What is being asked: Reproduce the records below exactly, but leave their pictures out of the copy.

[Before-and-after object lists]
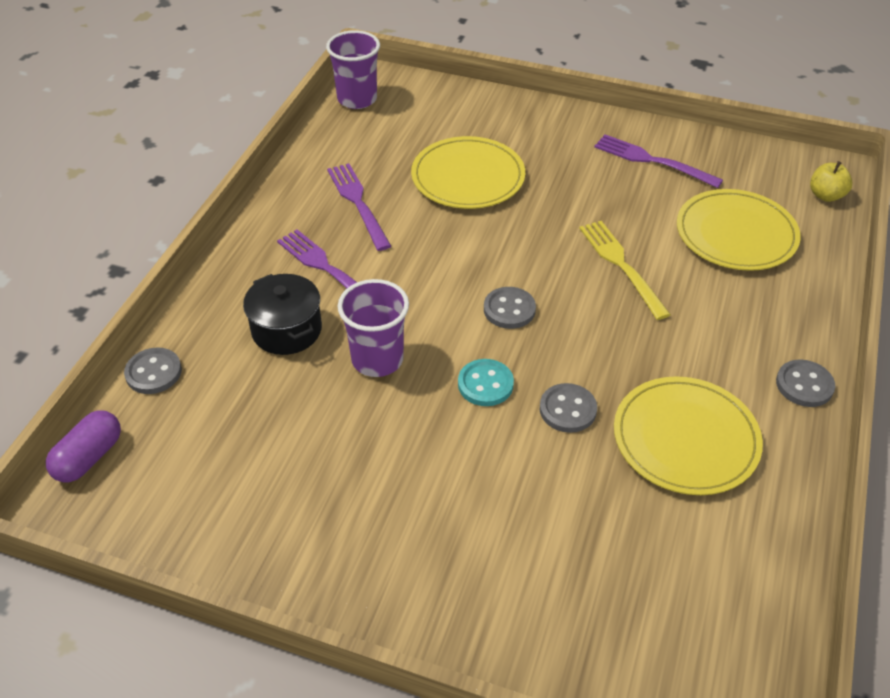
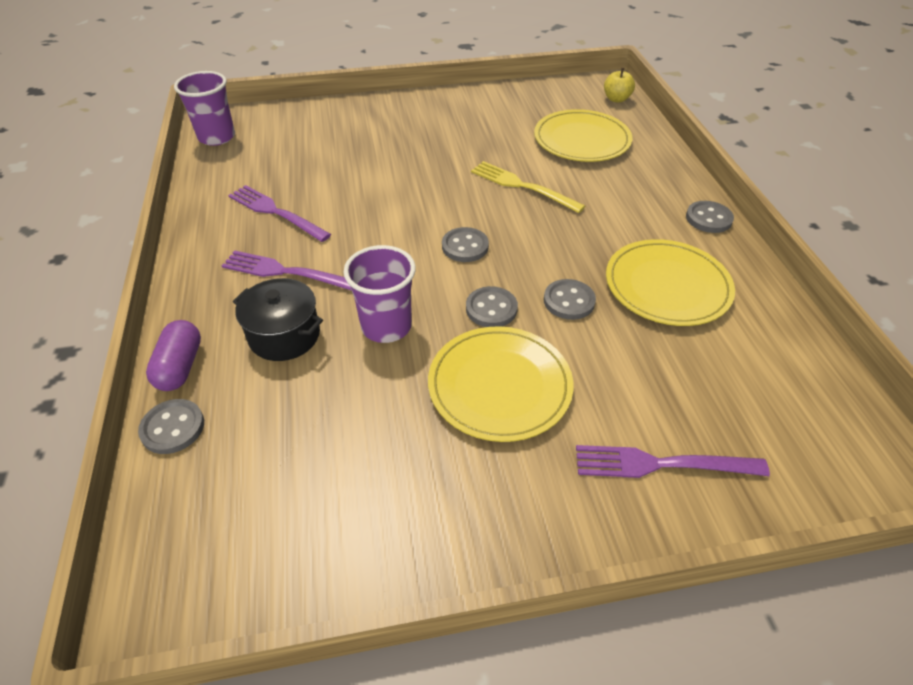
camera: 30 degrees left, 0 degrees up
purple capsule [46,410,121,482] -> purple capsule moved to [146,320,201,391]
yellow plate [411,136,525,209] -> yellow plate moved to [428,326,573,442]
turquoise button [458,359,514,406] -> grey button [466,286,518,327]
purple fork [594,134,723,188] -> purple fork moved to [576,445,770,478]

Reply:
camera: 30 degrees left, 0 degrees up
purple capsule [46,410,121,482] -> purple capsule moved to [146,320,201,391]
yellow plate [411,136,525,209] -> yellow plate moved to [428,326,573,442]
turquoise button [458,359,514,406] -> grey button [466,286,518,327]
purple fork [594,134,723,188] -> purple fork moved to [576,445,770,478]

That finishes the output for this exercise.